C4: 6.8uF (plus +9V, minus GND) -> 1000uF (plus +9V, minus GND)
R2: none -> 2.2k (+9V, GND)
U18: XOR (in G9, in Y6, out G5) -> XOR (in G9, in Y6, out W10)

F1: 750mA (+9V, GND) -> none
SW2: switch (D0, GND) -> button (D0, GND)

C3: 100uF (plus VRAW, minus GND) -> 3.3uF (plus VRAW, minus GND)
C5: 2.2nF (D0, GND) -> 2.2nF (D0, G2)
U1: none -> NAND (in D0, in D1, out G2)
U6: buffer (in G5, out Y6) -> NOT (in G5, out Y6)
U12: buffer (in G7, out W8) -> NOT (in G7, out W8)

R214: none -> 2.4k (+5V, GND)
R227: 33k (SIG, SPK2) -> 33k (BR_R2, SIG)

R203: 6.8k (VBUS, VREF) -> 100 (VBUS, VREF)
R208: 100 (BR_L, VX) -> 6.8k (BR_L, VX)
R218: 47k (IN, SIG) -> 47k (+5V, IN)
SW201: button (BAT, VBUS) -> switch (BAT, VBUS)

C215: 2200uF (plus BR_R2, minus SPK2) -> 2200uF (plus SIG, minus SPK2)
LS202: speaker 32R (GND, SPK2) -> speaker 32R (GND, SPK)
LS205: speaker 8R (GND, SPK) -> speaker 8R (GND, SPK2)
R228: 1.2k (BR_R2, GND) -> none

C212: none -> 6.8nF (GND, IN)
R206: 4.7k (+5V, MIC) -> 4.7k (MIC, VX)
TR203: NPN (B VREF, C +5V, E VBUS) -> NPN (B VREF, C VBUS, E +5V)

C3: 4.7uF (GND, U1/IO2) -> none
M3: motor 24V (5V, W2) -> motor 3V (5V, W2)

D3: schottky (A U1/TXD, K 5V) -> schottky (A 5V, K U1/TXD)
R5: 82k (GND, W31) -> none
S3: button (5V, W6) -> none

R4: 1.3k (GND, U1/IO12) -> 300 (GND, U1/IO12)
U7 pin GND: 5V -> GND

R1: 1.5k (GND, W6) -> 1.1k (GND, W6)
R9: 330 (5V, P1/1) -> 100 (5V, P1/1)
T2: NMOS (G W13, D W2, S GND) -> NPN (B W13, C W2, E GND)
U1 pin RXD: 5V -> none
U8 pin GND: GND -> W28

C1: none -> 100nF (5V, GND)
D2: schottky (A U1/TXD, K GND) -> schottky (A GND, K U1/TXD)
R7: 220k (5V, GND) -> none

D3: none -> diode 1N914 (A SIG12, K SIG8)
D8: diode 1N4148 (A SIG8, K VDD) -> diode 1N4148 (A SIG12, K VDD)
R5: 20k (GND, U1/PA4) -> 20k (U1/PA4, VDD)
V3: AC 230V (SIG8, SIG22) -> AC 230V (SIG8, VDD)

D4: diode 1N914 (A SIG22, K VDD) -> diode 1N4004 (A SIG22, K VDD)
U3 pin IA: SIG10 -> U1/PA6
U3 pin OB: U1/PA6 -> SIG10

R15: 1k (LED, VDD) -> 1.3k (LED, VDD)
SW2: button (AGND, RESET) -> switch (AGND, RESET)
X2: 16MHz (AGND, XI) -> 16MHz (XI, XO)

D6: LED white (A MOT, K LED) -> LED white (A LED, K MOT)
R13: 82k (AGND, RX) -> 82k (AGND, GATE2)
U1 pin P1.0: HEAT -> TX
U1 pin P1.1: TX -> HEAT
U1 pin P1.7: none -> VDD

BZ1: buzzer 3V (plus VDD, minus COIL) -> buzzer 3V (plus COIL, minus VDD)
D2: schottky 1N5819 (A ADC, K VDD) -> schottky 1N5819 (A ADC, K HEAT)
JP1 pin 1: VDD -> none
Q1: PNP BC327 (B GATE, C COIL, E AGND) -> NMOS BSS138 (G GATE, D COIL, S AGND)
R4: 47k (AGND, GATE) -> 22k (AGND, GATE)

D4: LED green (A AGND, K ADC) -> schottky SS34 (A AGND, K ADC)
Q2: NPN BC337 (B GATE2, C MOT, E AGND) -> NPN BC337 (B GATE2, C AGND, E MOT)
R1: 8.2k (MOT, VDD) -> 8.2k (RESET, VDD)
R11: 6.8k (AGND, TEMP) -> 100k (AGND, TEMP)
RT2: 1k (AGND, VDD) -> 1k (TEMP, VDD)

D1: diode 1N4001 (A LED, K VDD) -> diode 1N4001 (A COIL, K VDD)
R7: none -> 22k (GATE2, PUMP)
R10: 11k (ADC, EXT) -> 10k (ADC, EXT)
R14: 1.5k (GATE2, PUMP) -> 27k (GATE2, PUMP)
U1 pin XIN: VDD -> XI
○ ○ ○ ○ ○
What to work on.
Your task is to copy each line of the entries that includes the word "AGND".

Solution for this exercise.
SW2: button (AGND, RESET) -> switch (AGND, RESET)
X2: 16MHz (AGND, XI) -> 16MHz (XI, XO)
R13: 82k (AGND, RX) -> 82k (AGND, GATE2)
Q1: PNP BC327 (B GATE, C COIL, E AGND) -> NMOS BSS138 (G GATE, D COIL, S AGND)
R4: 47k (AGND, GATE) -> 22k (AGND, GATE)
D4: LED green (A AGND, K ADC) -> schottky SS34 (A AGND, K ADC)
Q2: NPN BC337 (B GATE2, C MOT, E AGND) -> NPN BC337 (B GATE2, C AGND, E MOT)
R11: 6.8k (AGND, TEMP) -> 100k (AGND, TEMP)
RT2: 1k (AGND, VDD) -> 1k (TEMP, VDD)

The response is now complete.